* Your objective: Once the line with "cobalt toy house [471, 411] => nothing" is found in the entries below, repeat it and each following line exactly, up to and including the line with "dark brown lightbulb [668, 508]". Add no other lines.

* Records shown:
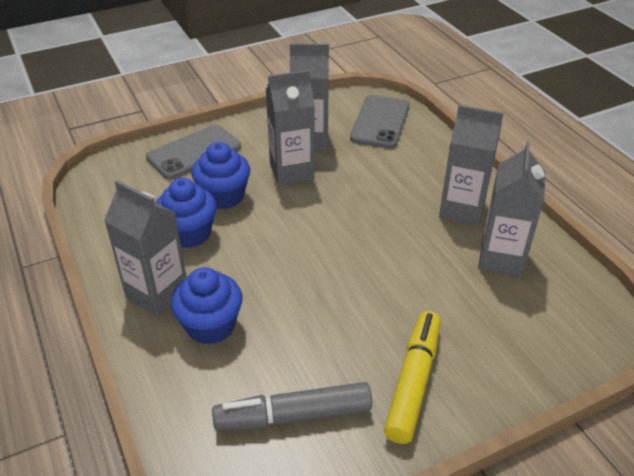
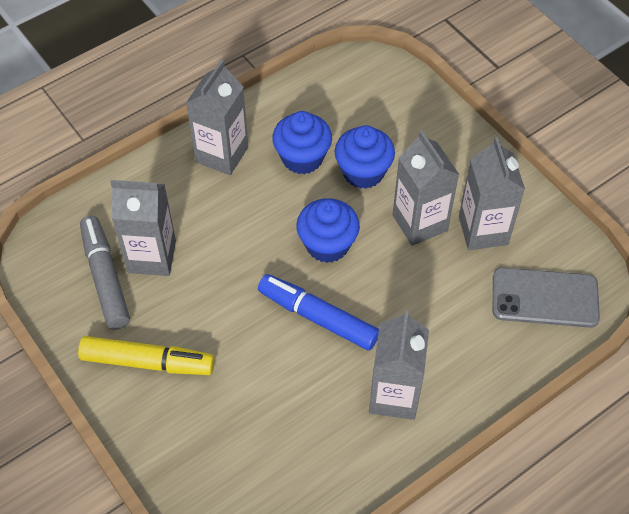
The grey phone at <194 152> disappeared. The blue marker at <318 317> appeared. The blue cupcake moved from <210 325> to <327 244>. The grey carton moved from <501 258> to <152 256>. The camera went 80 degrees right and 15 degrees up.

--

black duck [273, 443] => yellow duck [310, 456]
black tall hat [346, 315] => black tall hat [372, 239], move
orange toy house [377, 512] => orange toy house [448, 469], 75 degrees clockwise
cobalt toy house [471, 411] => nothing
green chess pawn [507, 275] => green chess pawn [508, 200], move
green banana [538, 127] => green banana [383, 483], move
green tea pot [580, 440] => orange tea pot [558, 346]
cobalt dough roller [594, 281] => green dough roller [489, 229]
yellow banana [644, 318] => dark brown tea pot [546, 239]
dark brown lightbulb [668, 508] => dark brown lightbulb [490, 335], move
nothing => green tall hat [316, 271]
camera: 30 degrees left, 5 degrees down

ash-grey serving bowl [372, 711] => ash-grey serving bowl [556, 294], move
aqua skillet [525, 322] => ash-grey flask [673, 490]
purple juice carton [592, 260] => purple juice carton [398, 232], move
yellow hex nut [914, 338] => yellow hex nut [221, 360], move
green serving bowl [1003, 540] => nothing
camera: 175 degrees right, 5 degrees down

* Answer box:
cobalt toy house [471, 411] => nothing
green chess pawn [507, 275] => green chess pawn [508, 200], move
green banana [538, 127] => green banana [383, 483], move
green tea pot [580, 440] => orange tea pot [558, 346]
cobalt dough roller [594, 281] => green dough roller [489, 229]
yellow banana [644, 318] => dark brown tea pot [546, 239]
dark brown lightbulb [668, 508] => dark brown lightbulb [490, 335], move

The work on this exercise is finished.